* _Exercise goal_
Please copy every line with the string "slope" from the entries below.
━━━━━ Data for review
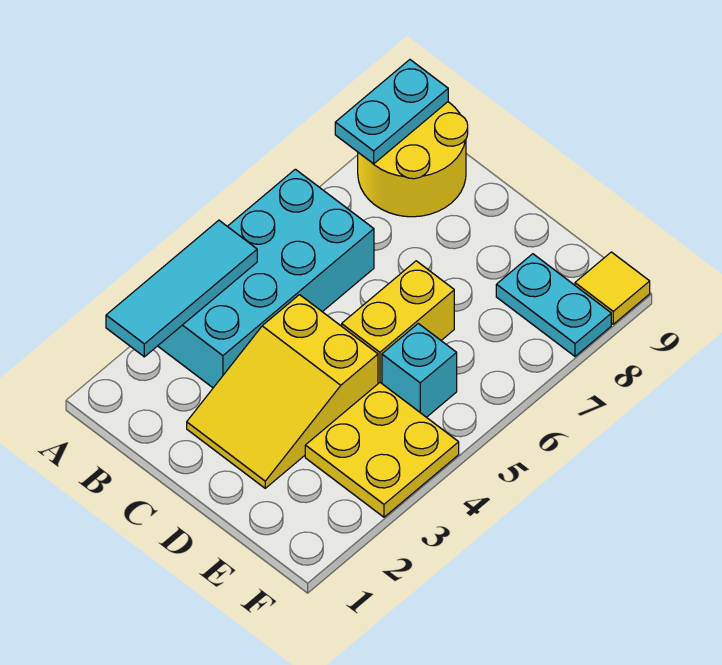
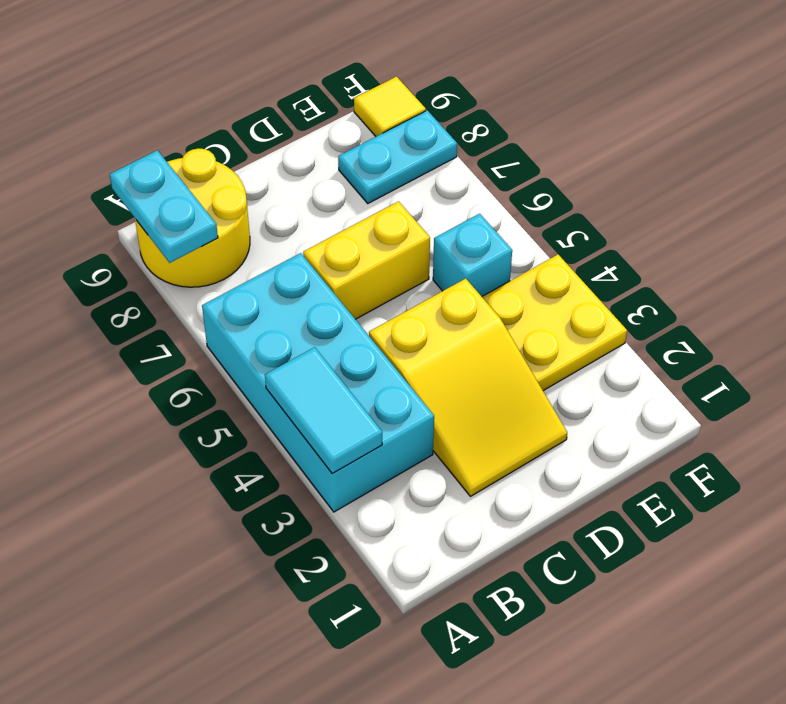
cyan tile A2:A4 level 2 -> cyan tile A3:A4 level 2
yellow brick D5:D6 level 1 -> yellow brick C6:D6 level 1

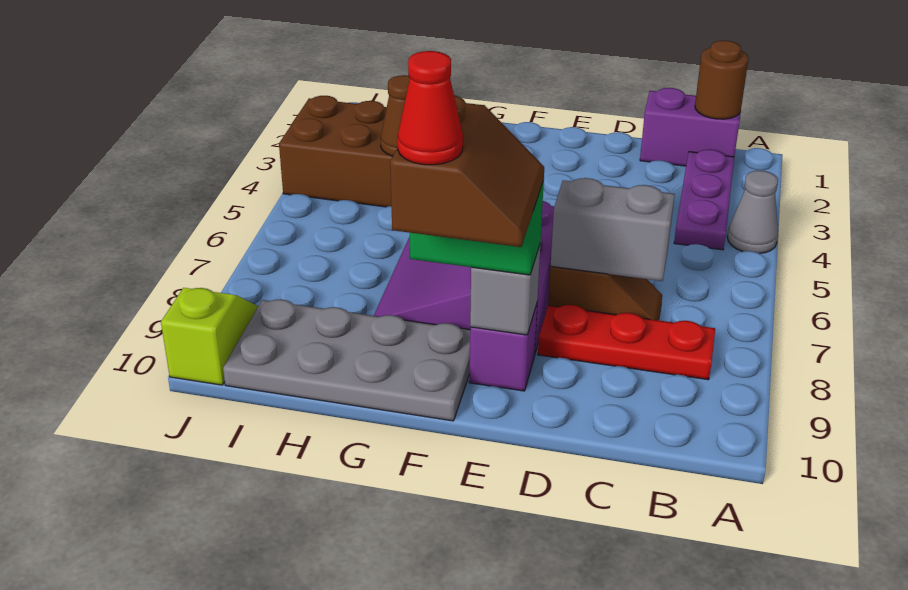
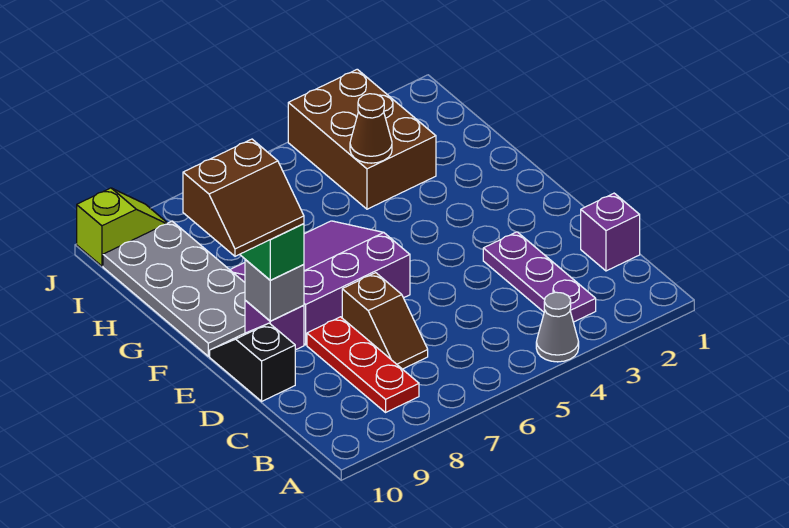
purple brick B1:C1 level 1 -> purple brick C1 level 1
brown round brick B1 level 2 -> none
purple plate B2:B4 level 1 -> purple plate B3:D3 level 1
grey brick C7:D7 level 2 -> none
none -> black slope D10:E10 level 1 top D
red cone F10 level 5 -> none

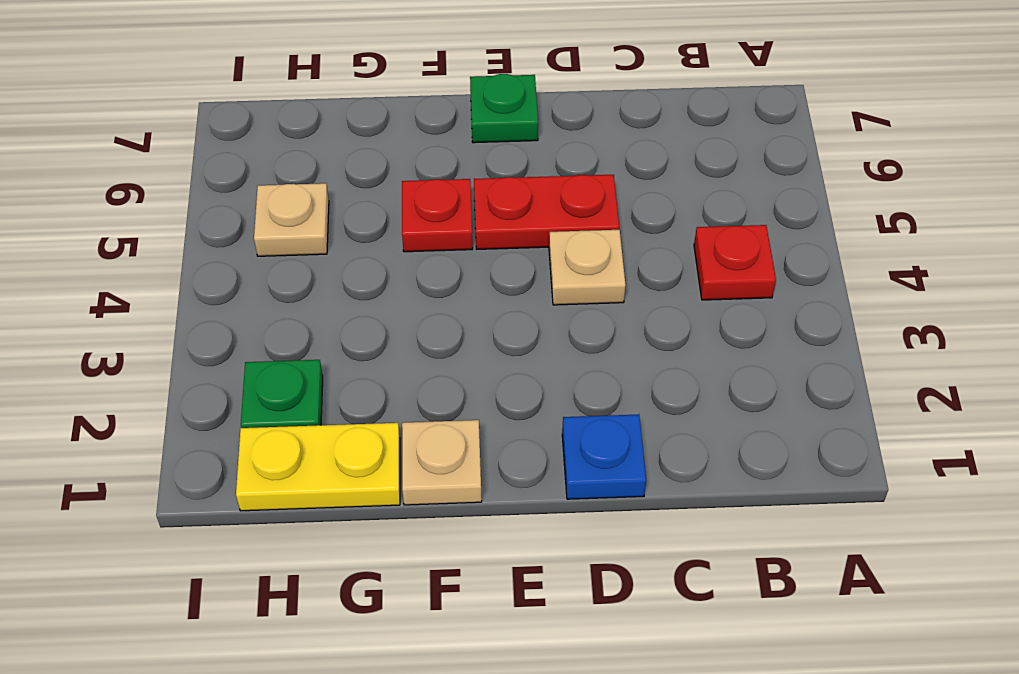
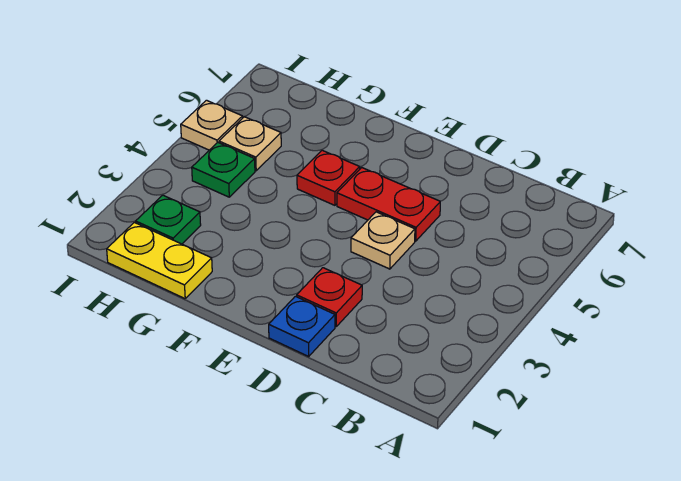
red plate B4 level 1 -> red plate D2 level 1
green plate E7 level 1 -> green plate H4 level 1
tan plate F1 level 1 -> tan plate I5 level 1

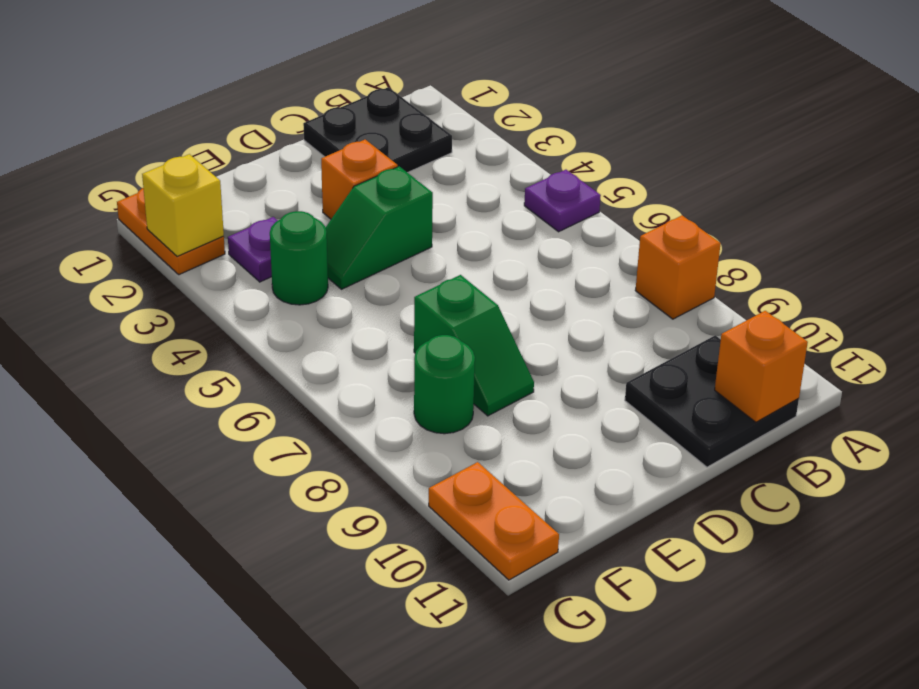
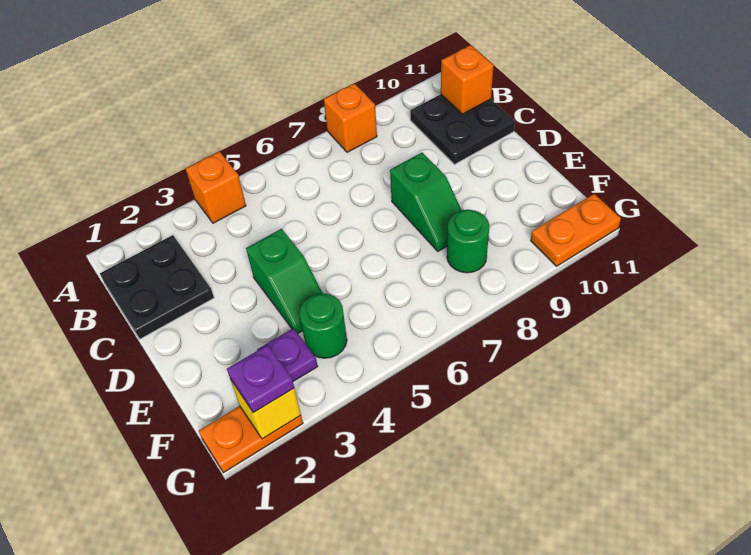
purple plate A5 level 1 -> purple plate G2 level 3
orange brick D3 level 1 -> orange brick A4 level 1
green slope E7:E8 level 1 top 7 -> green slope D8:E8 level 1 top D

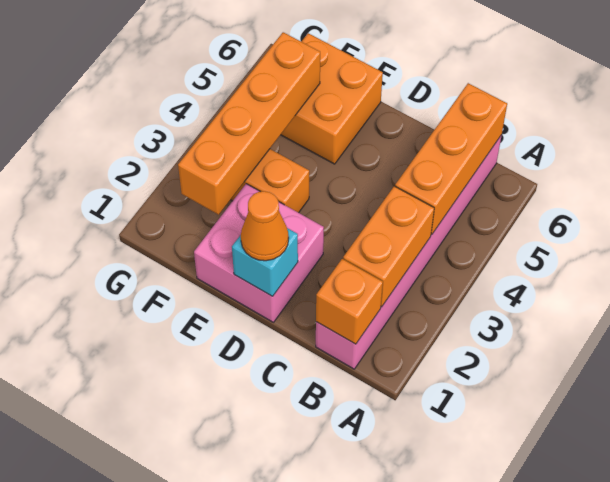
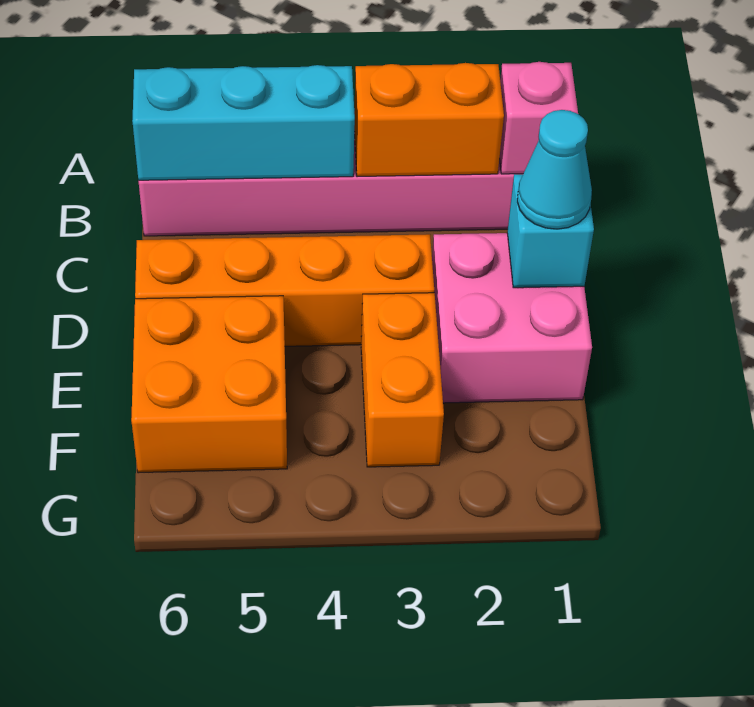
orange brick B1 level 2 -> pink brick B1 level 2
orange brick B4:B6 level 2 -> cyan brick B4:B6 level 2
orange cone D1 level 3 -> cyan cone D1 level 3
orange brick F2:F5 level 2 -> orange brick D3:D6 level 1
━━━━━━━━━━
* _Exercise output_
none -> black slope D10:E10 level 1 top D
green slope E7:E8 level 1 top 7 -> green slope D8:E8 level 1 top D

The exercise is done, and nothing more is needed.